DIRECTIONS FOR THIS TASK =>
Nothing but the pictures should be left out when you copy the records exactly.

==========

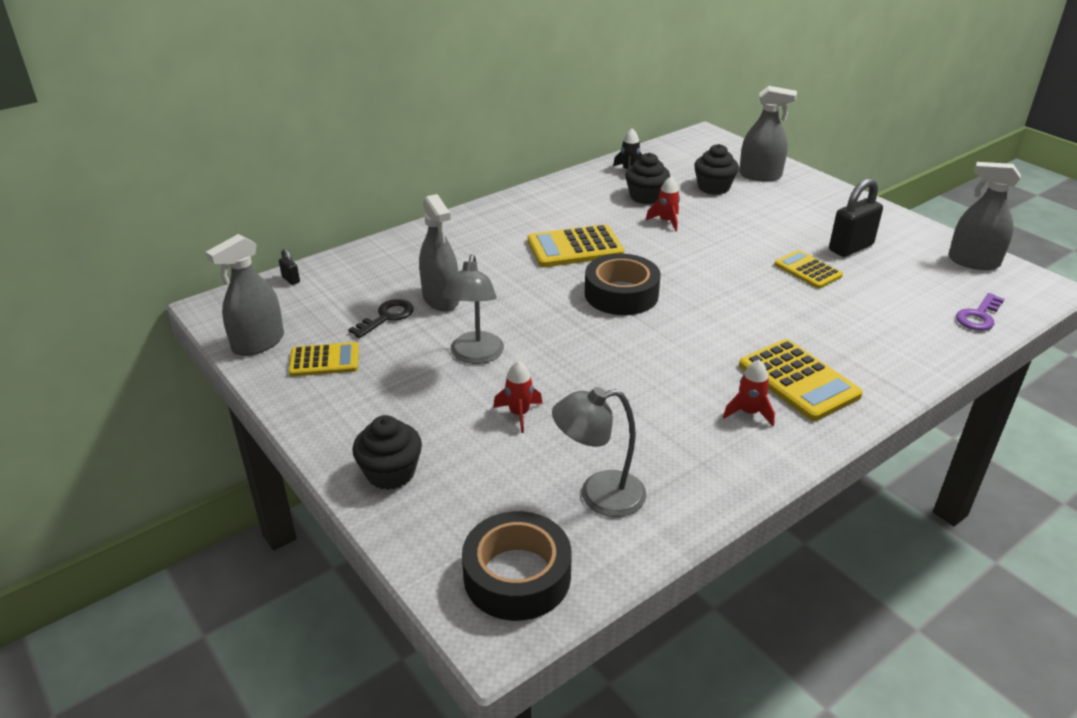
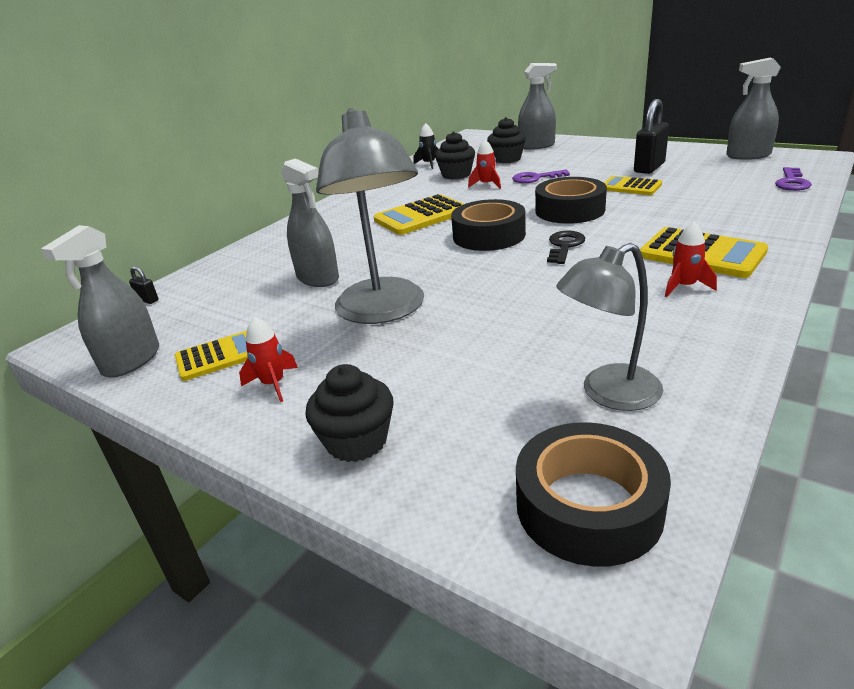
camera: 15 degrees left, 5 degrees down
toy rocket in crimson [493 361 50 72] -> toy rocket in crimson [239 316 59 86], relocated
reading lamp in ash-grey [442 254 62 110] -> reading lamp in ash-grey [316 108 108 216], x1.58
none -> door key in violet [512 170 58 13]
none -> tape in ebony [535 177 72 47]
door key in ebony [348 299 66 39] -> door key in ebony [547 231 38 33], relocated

==========

SOLVED EXERCISE =>
camera: 15 degrees left, 5 degrees down
toy rocket in crimson [493 361 50 72] -> toy rocket in crimson [239 316 59 86], relocated
reading lamp in ash-grey [442 254 62 110] -> reading lamp in ash-grey [316 108 108 216], x1.58
none -> door key in violet [512 170 58 13]
none -> tape in ebony [535 177 72 47]
door key in ebony [348 299 66 39] -> door key in ebony [547 231 38 33], relocated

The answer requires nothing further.